» Work item: Using the data below, copy every line that contains the word "Someone".

» Data below:

☆ ☆ ☆ ☆

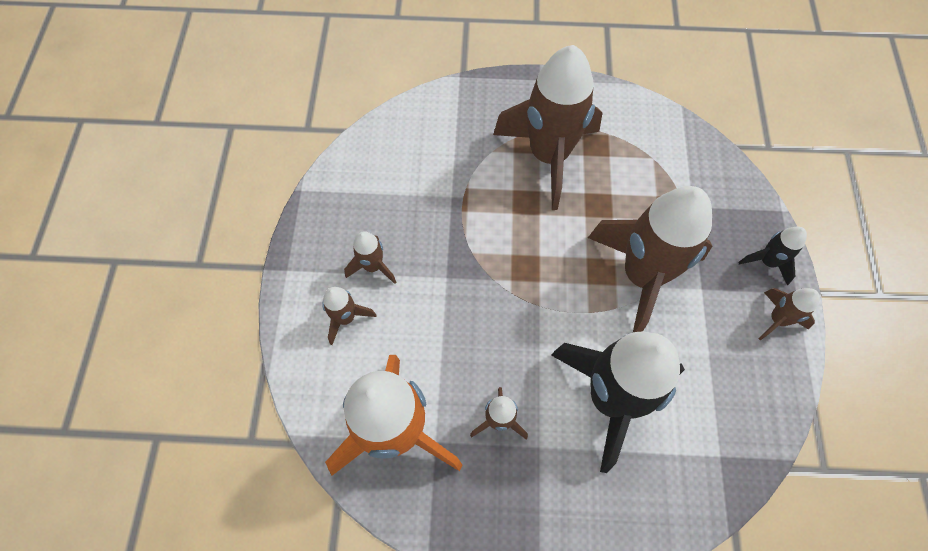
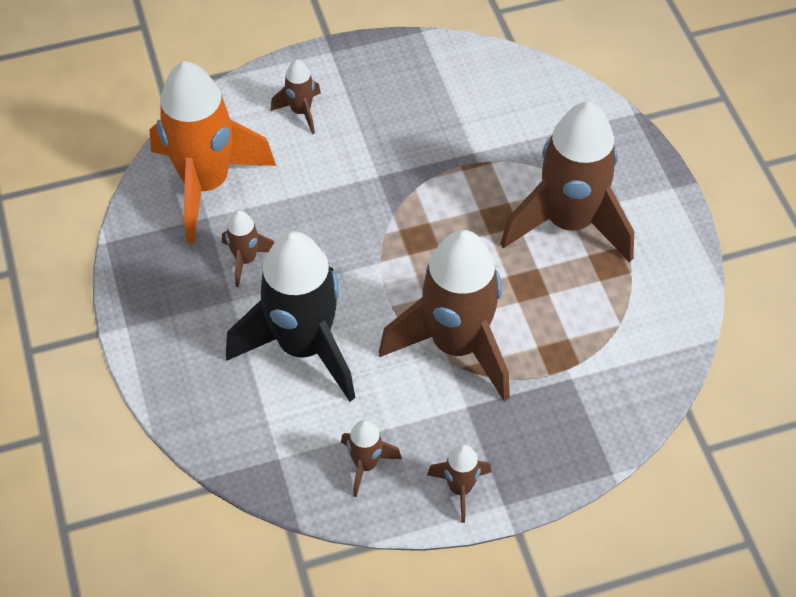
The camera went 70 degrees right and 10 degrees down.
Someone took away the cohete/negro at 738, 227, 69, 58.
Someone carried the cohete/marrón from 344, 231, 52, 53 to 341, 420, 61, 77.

☆ ☆ ☆ ☆

» Exercise result:
Someone took away the cohete/negro at 738, 227, 69, 58.
Someone carried the cohete/marrón from 344, 231, 52, 53 to 341, 420, 61, 77.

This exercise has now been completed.